Give the lines again exactly as they appear below, from the line with "RADIO2: SX1278 -> RFM69" to the line with "SOIL: HW-390 -> FC-28", both included, and only those lines. Leave every picture out.
○ ○ ○ ○ ○
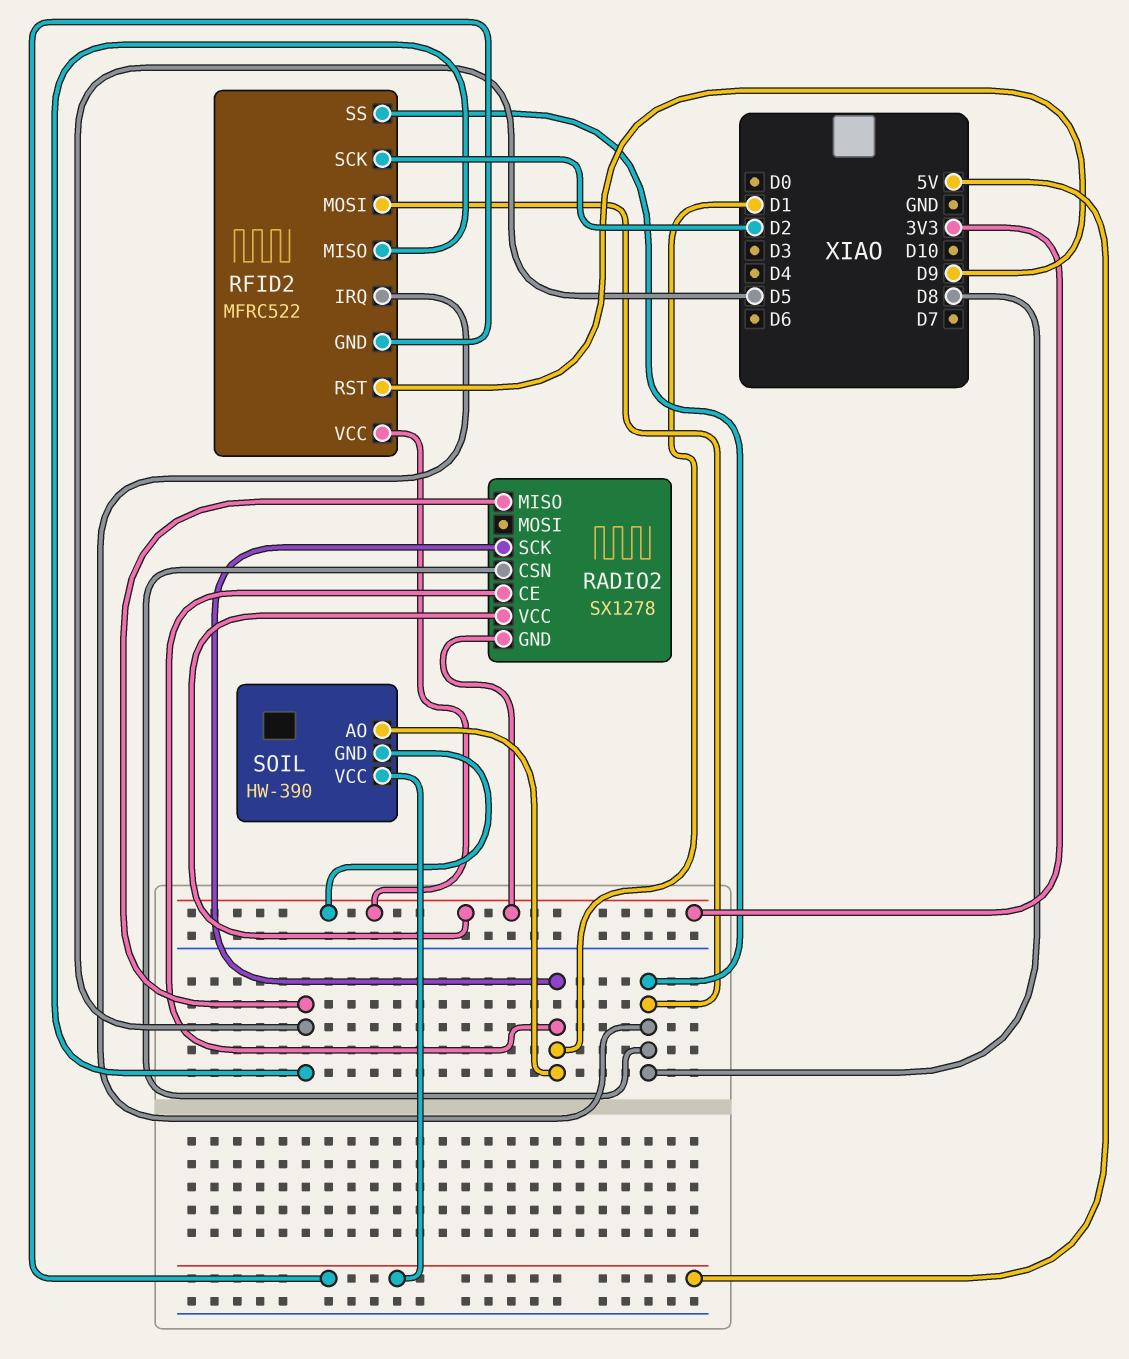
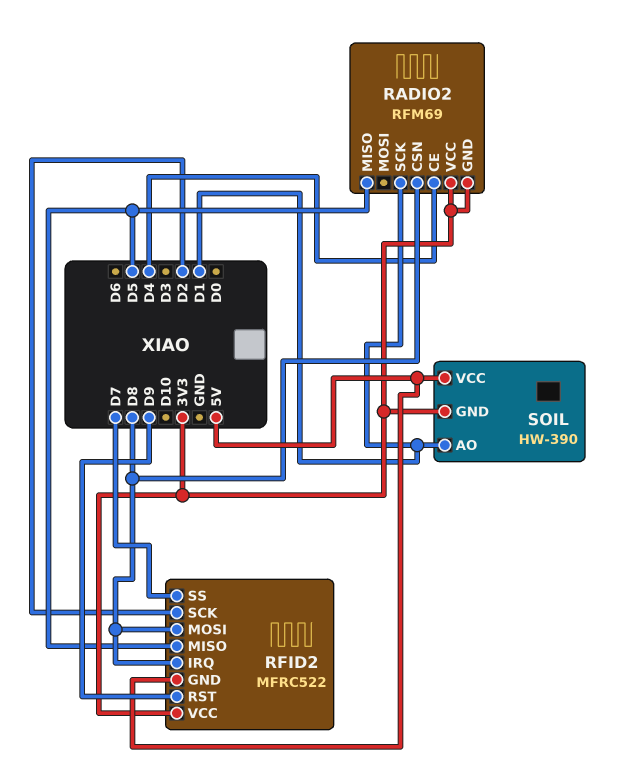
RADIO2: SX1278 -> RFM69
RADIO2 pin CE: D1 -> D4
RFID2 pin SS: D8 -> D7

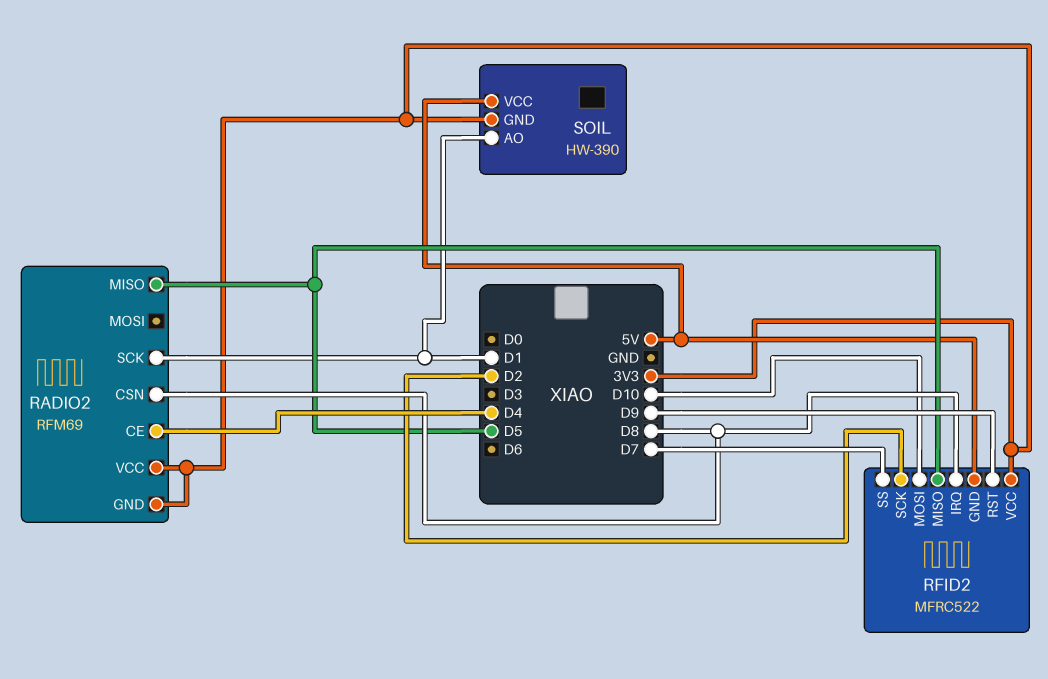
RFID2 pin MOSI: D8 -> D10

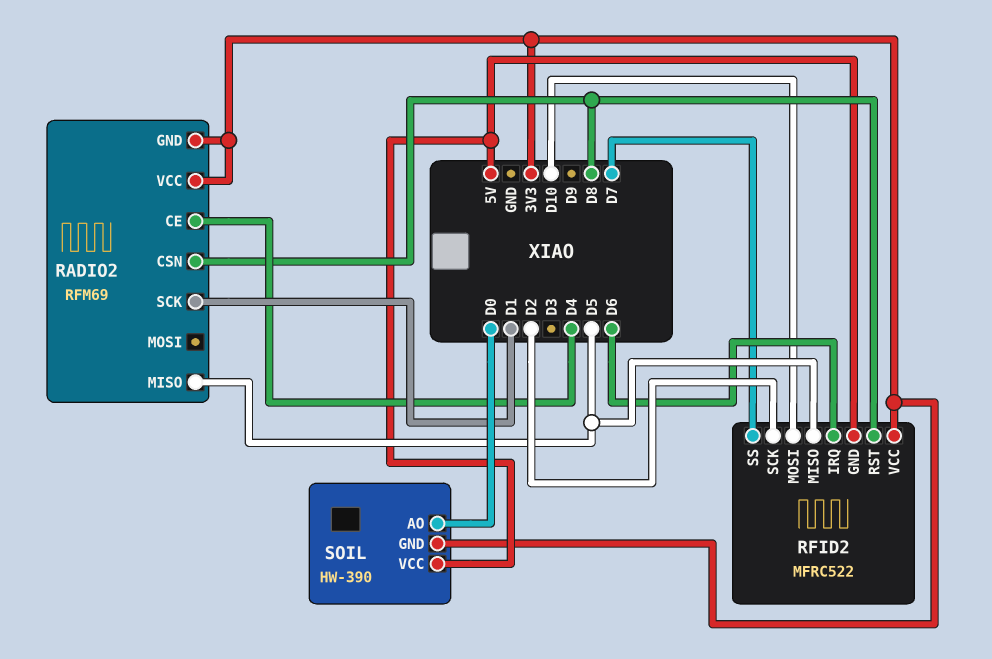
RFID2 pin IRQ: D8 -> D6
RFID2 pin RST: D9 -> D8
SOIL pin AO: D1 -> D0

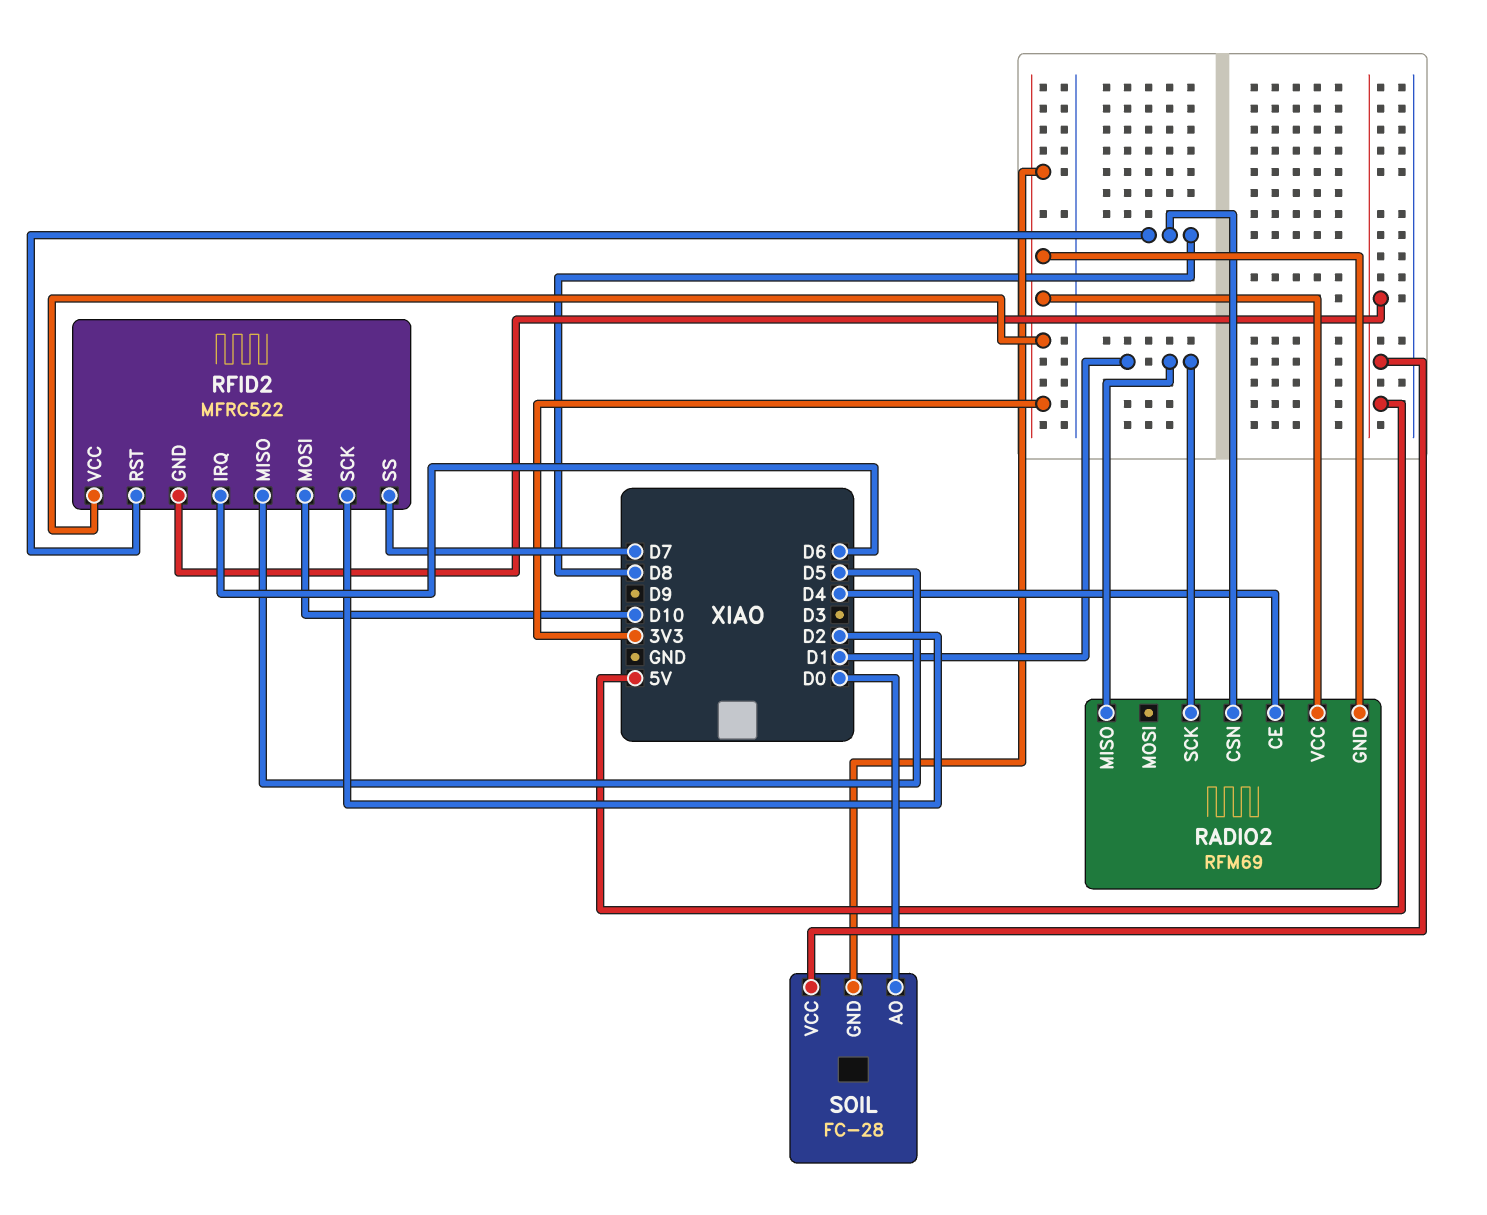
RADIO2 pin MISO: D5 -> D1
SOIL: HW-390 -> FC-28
○ ○ ○ ○ ○
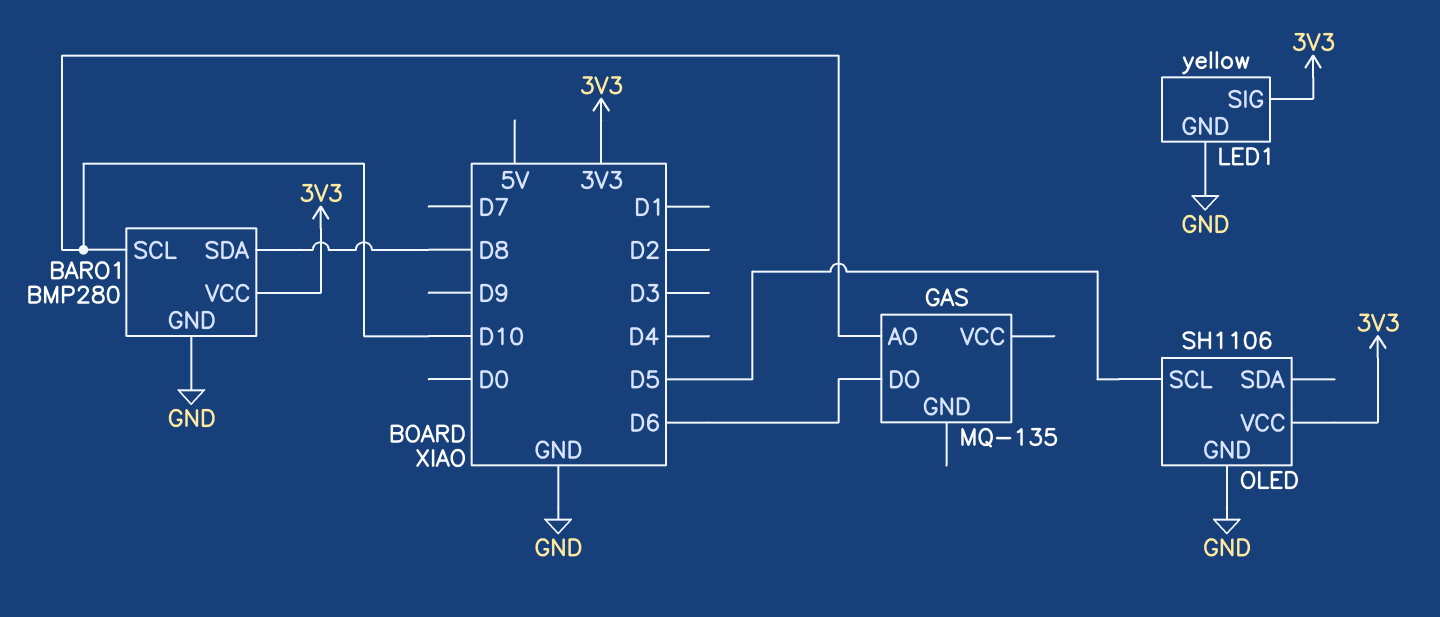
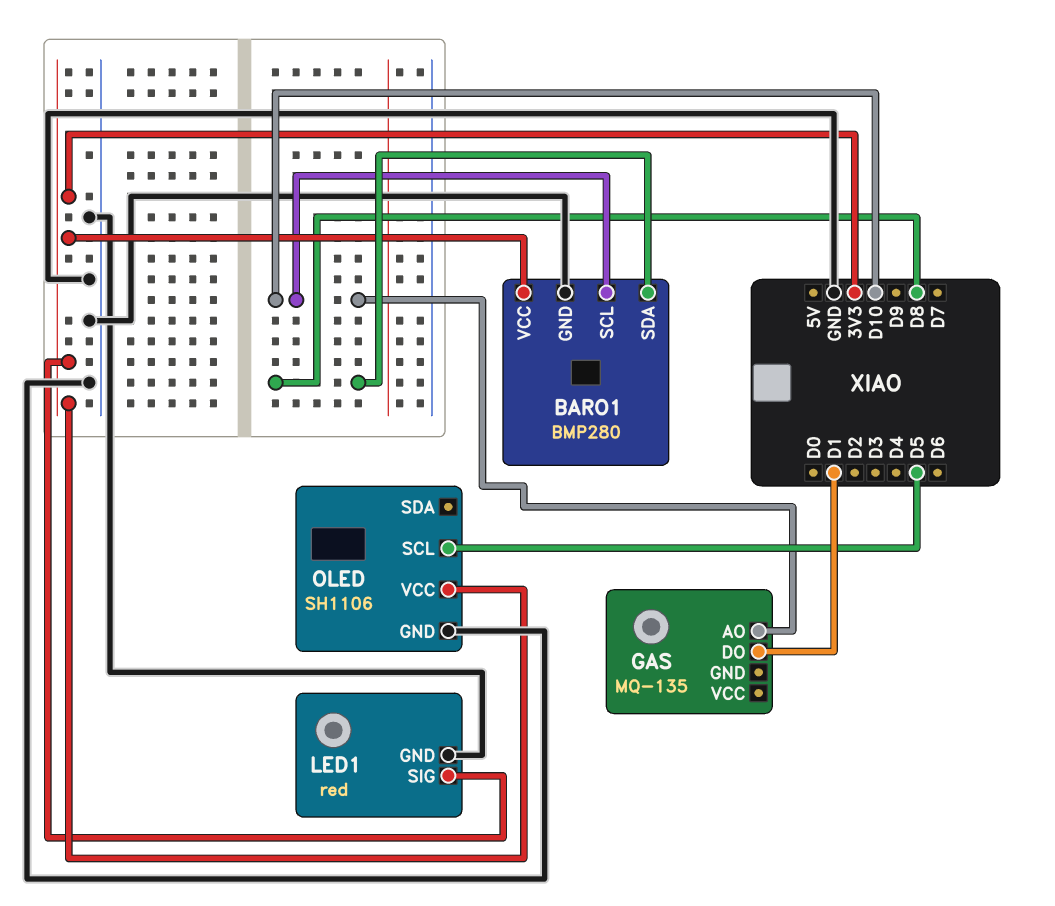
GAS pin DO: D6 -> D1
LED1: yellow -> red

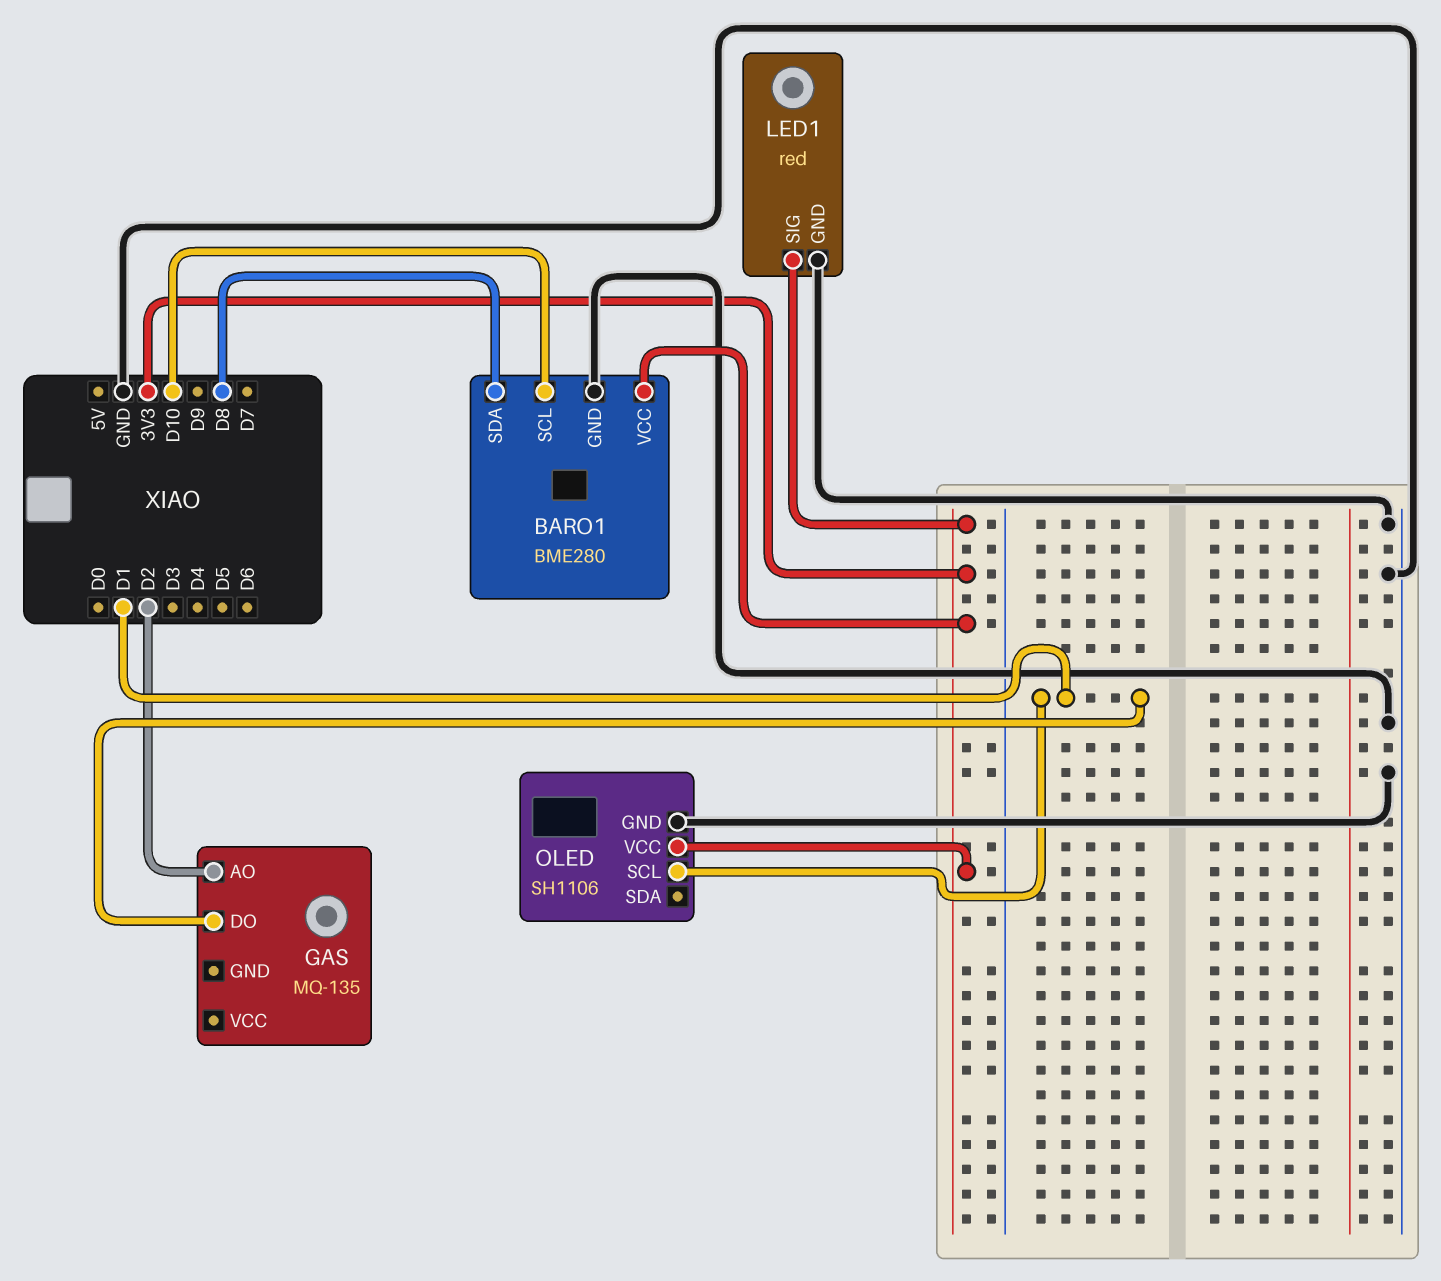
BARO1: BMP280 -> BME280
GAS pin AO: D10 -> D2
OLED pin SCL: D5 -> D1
○ ○ ○ ○ ○
RESPONSE TO THE EXERCISE ->
RADIO2: SX1278 -> RFM69
RADIO2 pin CE: D1 -> D4
RFID2 pin SS: D8 -> D7

RFID2 pin MOSI: D8 -> D10

RFID2 pin IRQ: D8 -> D6
RFID2 pin RST: D9 -> D8
SOIL pin AO: D1 -> D0

RADIO2 pin MISO: D5 -> D1
SOIL: HW-390 -> FC-28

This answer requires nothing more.